To do
Your reply should hold every entry below exactly as written and none of the pictures.

Task inputs
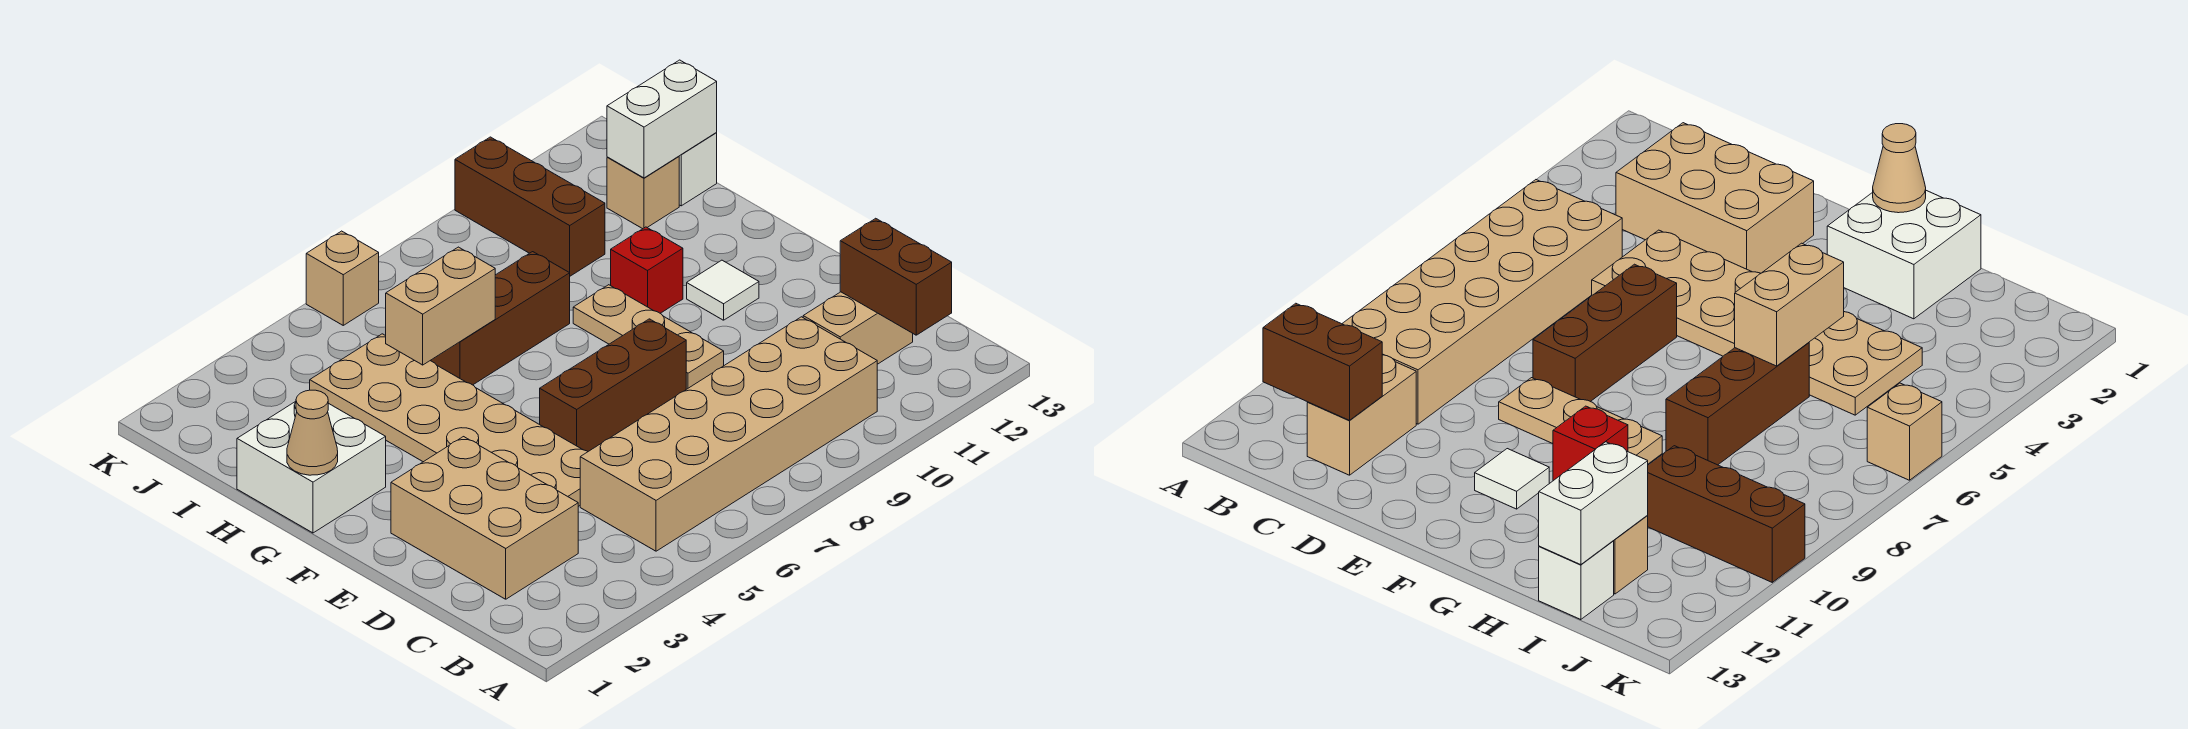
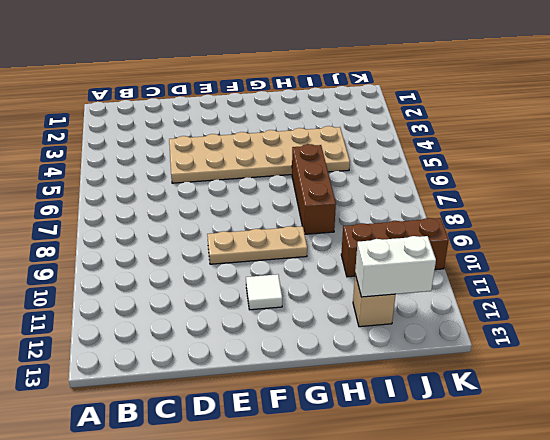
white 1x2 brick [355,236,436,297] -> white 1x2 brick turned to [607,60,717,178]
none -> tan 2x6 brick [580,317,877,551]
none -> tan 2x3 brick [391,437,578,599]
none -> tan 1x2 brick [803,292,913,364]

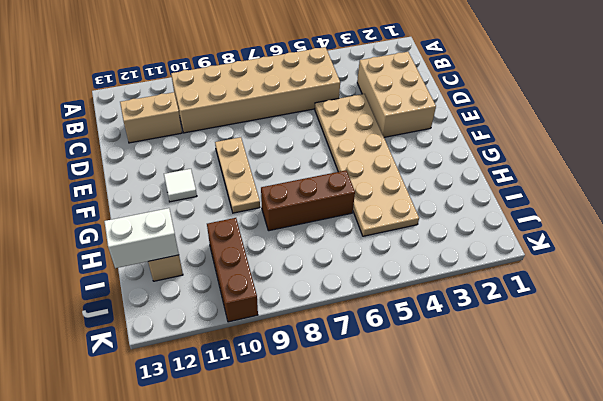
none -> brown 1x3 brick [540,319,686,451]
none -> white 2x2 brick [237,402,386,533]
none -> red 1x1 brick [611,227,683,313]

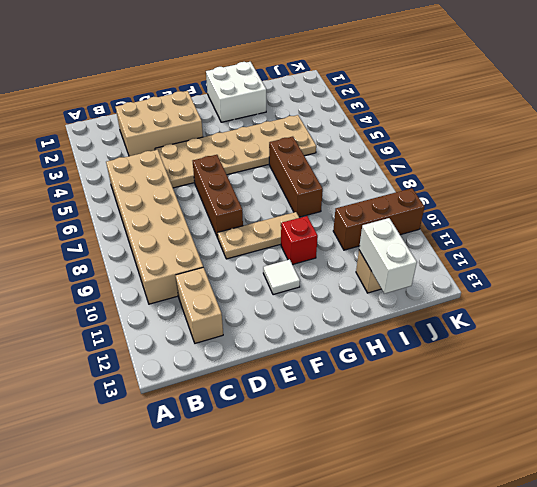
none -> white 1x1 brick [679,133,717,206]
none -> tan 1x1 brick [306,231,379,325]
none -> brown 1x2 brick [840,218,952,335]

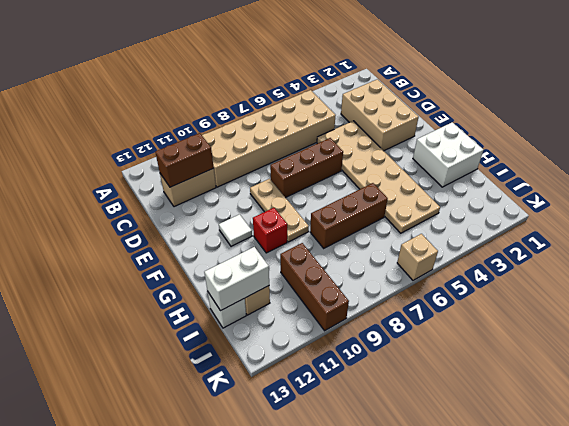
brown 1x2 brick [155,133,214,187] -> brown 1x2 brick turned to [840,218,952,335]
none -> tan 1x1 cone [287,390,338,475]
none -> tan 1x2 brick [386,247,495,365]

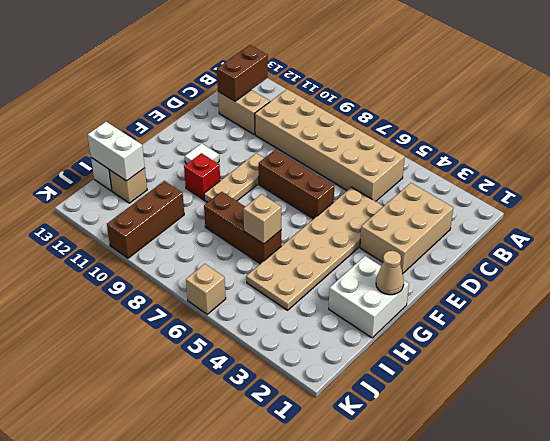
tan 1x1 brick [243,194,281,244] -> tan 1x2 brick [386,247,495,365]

Reply
white 1x2 brick [355,236,436,297] -> white 1x2 brick turned to [607,60,717,178]
none -> tan 2x6 brick [580,317,877,551]
none -> tan 2x3 brick [391,437,578,599]
none -> tan 1x2 brick [803,292,913,364]

none -> brown 1x3 brick [540,319,686,451]
none -> white 2x2 brick [237,402,386,533]
none -> red 1x1 brick [611,227,683,313]

none -> white 1x1 brick [679,133,717,206]
none -> tan 1x1 brick [306,231,379,325]
none -> brown 1x2 brick [840,218,952,335]

brown 1x2 brick [155,133,214,187] -> brown 1x2 brick turned to [840,218,952,335]
none -> tan 1x1 cone [287,390,338,475]
none -> tan 1x2 brick [386,247,495,365]

tan 1x1 brick [243,194,281,244] -> tan 1x2 brick [386,247,495,365]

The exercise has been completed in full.